### What is expected
From the records below, output exactly the lines running from the line containing "Design - Writer: [1037,669,1396,840]" through the line containing "kernel.png: [1097,551,1429,763] ->", and no others.

### Data provided
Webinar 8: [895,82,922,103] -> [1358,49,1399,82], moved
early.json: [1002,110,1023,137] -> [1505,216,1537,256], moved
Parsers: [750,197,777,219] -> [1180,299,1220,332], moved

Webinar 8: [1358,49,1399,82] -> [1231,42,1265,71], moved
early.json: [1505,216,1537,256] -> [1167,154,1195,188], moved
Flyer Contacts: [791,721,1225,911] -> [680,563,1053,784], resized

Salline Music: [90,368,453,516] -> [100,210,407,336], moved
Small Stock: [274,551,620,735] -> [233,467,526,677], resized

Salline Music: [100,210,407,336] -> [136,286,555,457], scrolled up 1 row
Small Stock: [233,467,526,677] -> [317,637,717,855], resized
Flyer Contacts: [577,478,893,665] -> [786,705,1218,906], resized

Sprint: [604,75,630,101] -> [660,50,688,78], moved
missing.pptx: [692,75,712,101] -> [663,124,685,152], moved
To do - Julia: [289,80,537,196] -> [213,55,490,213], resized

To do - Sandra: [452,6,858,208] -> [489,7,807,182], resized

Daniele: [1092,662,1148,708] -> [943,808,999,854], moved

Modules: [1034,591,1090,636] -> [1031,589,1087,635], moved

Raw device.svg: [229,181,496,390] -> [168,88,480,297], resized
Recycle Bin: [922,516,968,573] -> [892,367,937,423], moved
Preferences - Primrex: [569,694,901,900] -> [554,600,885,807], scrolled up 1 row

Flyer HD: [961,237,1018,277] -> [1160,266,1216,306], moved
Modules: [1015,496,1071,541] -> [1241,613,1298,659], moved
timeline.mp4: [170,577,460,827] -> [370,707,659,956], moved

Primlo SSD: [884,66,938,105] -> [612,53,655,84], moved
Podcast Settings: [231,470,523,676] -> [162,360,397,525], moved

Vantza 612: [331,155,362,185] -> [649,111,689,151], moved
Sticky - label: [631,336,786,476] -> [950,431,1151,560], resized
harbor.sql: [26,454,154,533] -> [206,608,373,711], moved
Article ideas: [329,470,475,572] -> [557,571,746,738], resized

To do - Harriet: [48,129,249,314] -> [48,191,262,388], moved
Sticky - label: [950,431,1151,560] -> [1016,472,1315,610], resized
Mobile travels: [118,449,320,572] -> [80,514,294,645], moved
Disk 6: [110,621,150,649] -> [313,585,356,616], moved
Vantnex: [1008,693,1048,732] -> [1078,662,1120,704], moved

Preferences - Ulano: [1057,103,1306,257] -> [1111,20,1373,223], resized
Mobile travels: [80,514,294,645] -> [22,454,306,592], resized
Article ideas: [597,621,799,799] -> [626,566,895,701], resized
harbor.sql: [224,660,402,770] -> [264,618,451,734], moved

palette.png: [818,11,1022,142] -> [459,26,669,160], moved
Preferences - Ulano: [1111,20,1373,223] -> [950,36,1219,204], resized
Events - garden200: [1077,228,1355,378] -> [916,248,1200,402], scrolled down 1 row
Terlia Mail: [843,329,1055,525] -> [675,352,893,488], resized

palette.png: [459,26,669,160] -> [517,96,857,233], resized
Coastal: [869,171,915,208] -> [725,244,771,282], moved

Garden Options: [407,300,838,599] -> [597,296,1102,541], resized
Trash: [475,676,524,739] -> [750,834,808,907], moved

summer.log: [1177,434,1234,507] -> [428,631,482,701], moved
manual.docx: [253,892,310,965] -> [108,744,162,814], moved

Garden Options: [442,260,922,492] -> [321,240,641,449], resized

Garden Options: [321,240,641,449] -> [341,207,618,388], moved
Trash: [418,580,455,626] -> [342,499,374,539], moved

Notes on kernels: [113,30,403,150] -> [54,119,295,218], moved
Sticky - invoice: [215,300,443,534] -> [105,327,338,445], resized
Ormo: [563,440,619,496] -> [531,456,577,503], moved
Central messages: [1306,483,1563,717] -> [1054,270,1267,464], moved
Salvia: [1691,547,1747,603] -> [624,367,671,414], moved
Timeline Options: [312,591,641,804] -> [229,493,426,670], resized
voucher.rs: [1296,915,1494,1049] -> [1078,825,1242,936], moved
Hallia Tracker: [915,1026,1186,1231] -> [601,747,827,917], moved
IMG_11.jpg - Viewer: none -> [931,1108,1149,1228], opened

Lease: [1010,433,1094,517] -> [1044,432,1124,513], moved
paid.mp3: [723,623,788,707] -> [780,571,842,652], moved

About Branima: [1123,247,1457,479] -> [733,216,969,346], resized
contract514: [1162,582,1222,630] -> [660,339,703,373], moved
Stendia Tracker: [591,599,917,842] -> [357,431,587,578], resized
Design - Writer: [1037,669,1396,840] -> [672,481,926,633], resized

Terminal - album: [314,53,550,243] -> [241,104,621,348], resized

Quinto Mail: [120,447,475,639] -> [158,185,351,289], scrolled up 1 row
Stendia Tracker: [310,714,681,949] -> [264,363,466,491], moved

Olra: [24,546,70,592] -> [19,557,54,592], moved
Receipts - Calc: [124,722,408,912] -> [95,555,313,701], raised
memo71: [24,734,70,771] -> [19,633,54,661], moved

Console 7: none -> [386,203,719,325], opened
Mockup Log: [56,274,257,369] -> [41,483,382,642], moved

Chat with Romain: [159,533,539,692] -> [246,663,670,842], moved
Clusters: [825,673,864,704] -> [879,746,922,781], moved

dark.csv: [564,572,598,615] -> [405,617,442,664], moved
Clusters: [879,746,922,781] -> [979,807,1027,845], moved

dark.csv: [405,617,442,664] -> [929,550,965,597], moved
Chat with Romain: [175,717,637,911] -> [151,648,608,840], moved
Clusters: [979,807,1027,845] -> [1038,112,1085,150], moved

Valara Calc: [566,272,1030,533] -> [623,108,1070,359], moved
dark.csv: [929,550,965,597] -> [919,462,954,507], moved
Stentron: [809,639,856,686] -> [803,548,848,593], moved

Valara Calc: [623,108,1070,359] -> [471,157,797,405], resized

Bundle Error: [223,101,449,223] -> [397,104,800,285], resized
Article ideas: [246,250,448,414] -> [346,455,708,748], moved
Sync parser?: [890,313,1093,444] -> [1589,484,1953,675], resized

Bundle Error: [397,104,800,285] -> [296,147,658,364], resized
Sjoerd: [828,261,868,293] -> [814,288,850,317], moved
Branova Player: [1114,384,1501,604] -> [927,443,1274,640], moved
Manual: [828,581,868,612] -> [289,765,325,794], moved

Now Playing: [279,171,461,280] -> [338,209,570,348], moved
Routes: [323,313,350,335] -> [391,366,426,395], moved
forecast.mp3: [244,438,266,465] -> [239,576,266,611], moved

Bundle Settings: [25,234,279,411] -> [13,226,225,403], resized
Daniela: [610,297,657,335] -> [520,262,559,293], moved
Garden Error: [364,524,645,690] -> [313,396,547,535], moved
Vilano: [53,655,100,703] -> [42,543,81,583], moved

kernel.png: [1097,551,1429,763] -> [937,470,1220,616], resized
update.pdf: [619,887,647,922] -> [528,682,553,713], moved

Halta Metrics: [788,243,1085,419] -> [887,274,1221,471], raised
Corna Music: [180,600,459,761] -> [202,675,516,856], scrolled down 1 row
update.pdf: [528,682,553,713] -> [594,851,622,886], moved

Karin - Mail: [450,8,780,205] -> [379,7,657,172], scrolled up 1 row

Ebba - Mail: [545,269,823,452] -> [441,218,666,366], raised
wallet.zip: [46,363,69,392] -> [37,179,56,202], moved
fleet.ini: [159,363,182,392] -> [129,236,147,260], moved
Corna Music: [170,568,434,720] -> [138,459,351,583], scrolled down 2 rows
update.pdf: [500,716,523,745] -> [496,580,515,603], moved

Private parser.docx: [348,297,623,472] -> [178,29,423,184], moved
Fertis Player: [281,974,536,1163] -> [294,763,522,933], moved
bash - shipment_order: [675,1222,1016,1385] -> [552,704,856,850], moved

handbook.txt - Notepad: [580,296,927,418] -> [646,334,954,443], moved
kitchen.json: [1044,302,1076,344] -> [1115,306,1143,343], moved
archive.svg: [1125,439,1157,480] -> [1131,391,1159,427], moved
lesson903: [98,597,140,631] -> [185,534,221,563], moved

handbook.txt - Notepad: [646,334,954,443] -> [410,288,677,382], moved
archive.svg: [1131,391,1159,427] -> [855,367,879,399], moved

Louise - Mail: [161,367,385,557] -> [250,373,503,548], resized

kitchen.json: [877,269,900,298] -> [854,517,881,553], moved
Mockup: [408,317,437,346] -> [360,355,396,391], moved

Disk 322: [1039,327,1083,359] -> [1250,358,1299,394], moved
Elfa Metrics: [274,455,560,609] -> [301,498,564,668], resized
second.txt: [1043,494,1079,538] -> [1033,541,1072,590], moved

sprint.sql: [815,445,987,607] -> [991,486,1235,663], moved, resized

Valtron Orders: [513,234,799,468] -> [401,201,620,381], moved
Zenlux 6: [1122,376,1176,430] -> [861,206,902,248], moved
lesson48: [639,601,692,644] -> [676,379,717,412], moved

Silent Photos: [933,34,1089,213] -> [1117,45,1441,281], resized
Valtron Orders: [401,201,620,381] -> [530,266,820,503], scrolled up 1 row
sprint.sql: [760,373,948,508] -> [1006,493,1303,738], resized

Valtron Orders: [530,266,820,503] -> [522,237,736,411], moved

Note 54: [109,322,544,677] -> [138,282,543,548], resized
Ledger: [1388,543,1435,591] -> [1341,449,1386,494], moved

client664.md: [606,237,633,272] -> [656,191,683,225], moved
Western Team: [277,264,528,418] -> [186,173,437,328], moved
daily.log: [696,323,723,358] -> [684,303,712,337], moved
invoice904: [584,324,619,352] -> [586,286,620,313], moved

### Solution to this problem
Design - Writer: [1037,669,1396,840] -> [672,481,926,633], resized

Terminal - album: [314,53,550,243] -> [241,104,621,348], resized

Quinto Mail: [120,447,475,639] -> [158,185,351,289], scrolled up 1 row
Stendia Tracker: [310,714,681,949] -> [264,363,466,491], moved

Olra: [24,546,70,592] -> [19,557,54,592], moved
Receipts - Calc: [124,722,408,912] -> [95,555,313,701], raised
memo71: [24,734,70,771] -> [19,633,54,661], moved

Console 7: none -> [386,203,719,325], opened
Mockup Log: [56,274,257,369] -> [41,483,382,642], moved

Chat with Romain: [159,533,539,692] -> [246,663,670,842], moved
Clusters: [825,673,864,704] -> [879,746,922,781], moved

dark.csv: [564,572,598,615] -> [405,617,442,664], moved
Clusters: [879,746,922,781] -> [979,807,1027,845], moved

dark.csv: [405,617,442,664] -> [929,550,965,597], moved
Chat with Romain: [175,717,637,911] -> [151,648,608,840], moved
Clusters: [979,807,1027,845] -> [1038,112,1085,150], moved

Valara Calc: [566,272,1030,533] -> [623,108,1070,359], moved
dark.csv: [929,550,965,597] -> [919,462,954,507], moved
Stentron: [809,639,856,686] -> [803,548,848,593], moved

Valara Calc: [623,108,1070,359] -> [471,157,797,405], resized

Bundle Error: [223,101,449,223] -> [397,104,800,285], resized
Article ideas: [246,250,448,414] -> [346,455,708,748], moved
Sync parser?: [890,313,1093,444] -> [1589,484,1953,675], resized

Bundle Error: [397,104,800,285] -> [296,147,658,364], resized
Sjoerd: [828,261,868,293] -> [814,288,850,317], moved
Branova Player: [1114,384,1501,604] -> [927,443,1274,640], moved
Manual: [828,581,868,612] -> [289,765,325,794], moved

Now Playing: [279,171,461,280] -> [338,209,570,348], moved
Routes: [323,313,350,335] -> [391,366,426,395], moved
forecast.mp3: [244,438,266,465] -> [239,576,266,611], moved

Bundle Settings: [25,234,279,411] -> [13,226,225,403], resized
Daniela: [610,297,657,335] -> [520,262,559,293], moved
Garden Error: [364,524,645,690] -> [313,396,547,535], moved
Vilano: [53,655,100,703] -> [42,543,81,583], moved

kernel.png: [1097,551,1429,763] -> [937,470,1220,616], resized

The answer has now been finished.